(WHAT IS NEEDED):
Which lines in the data below contain the word "BUTTON"? Pull each of them out.

[DATA FOR REVIEW — start]

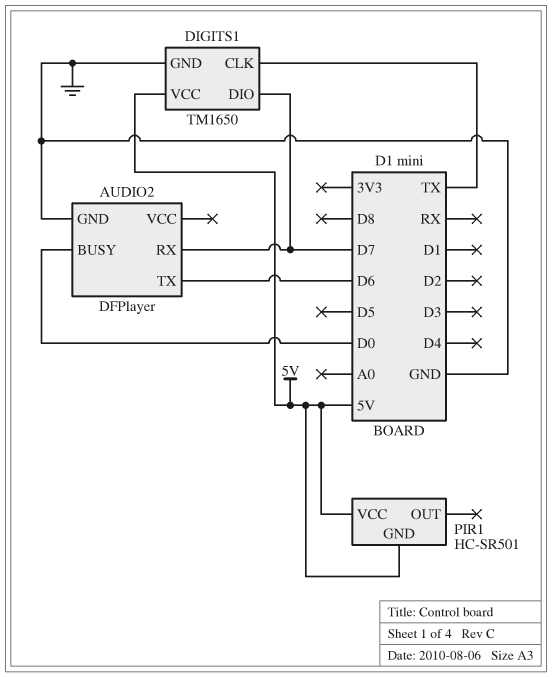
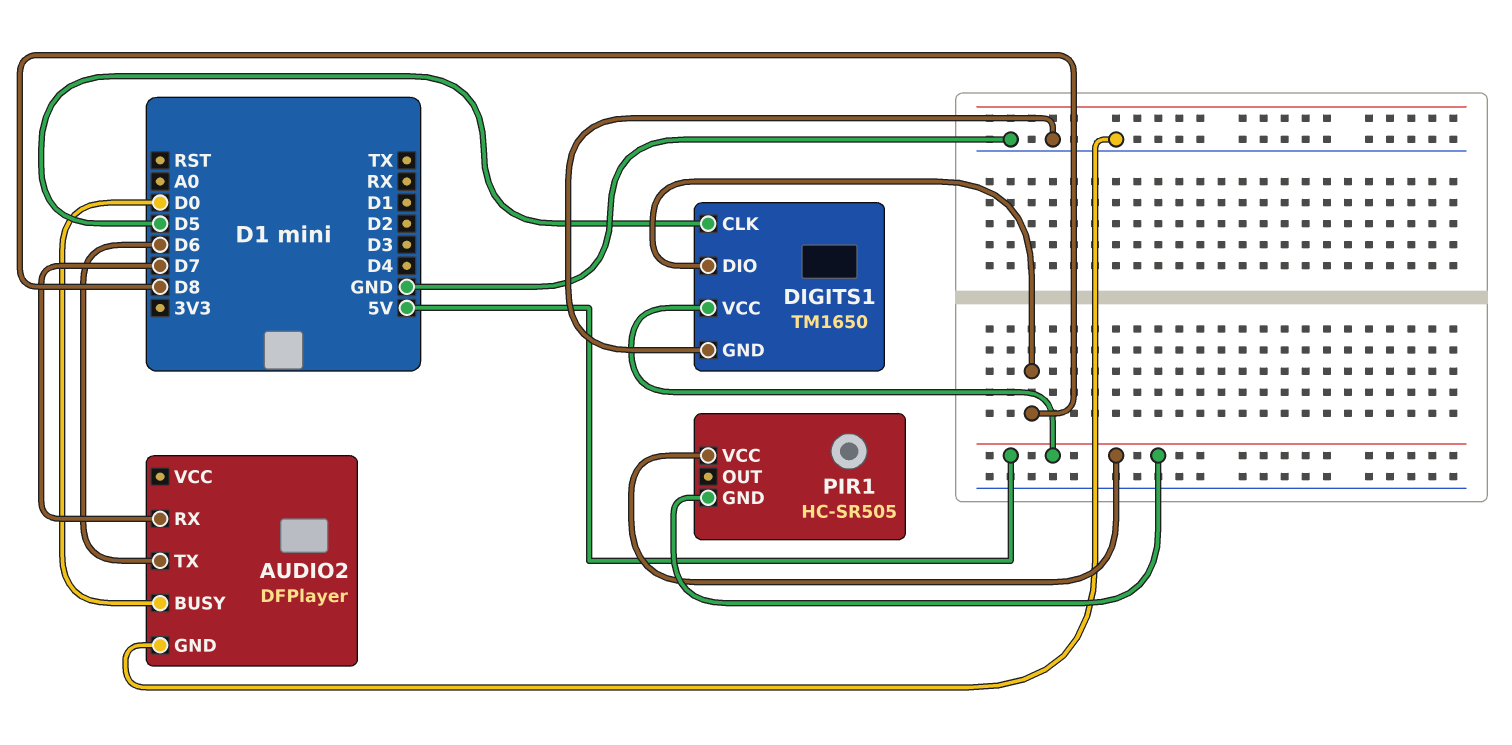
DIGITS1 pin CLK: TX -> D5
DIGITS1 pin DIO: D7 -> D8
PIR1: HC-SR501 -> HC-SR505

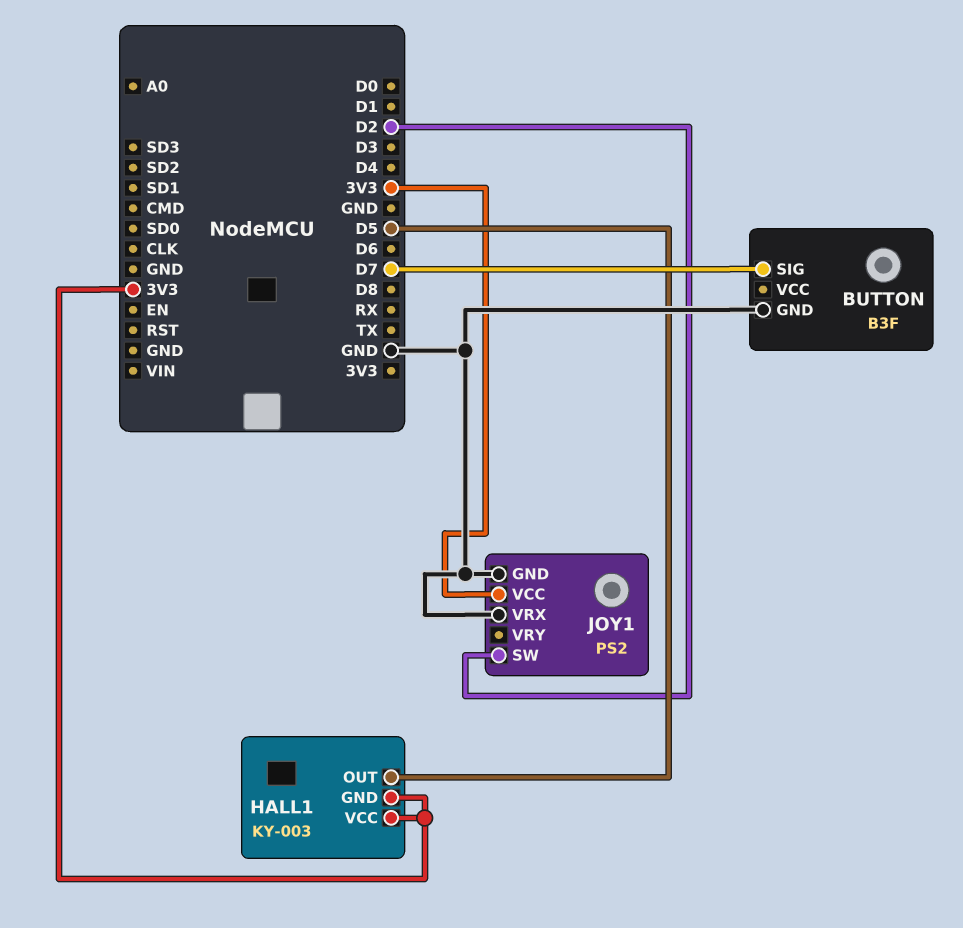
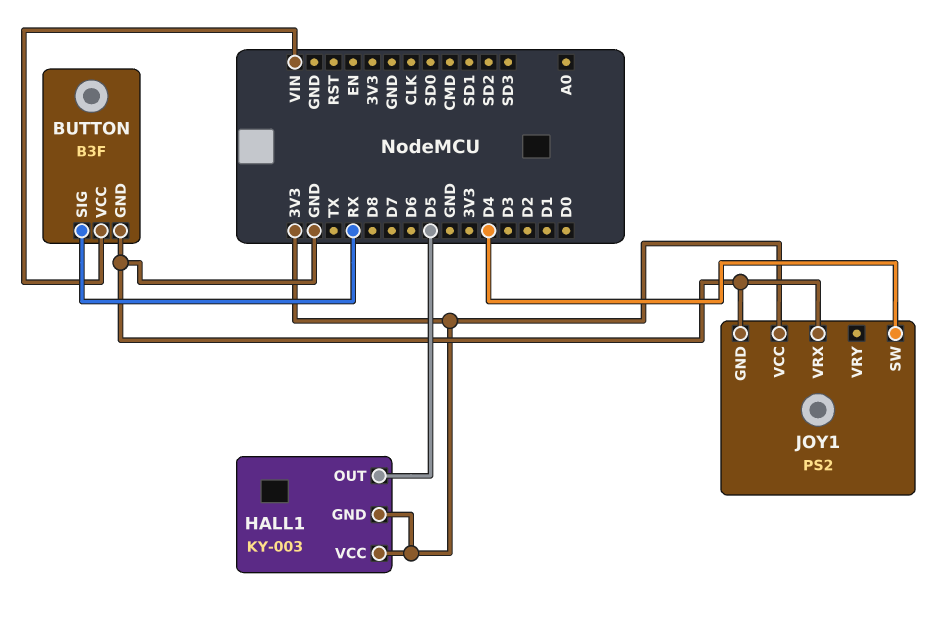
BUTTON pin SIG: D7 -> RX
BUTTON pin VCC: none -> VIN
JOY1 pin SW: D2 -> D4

[DATA FOR REVIEW — finish]

(TASK ANSWER):
BUTTON pin SIG: D7 -> RX
BUTTON pin VCC: none -> VIN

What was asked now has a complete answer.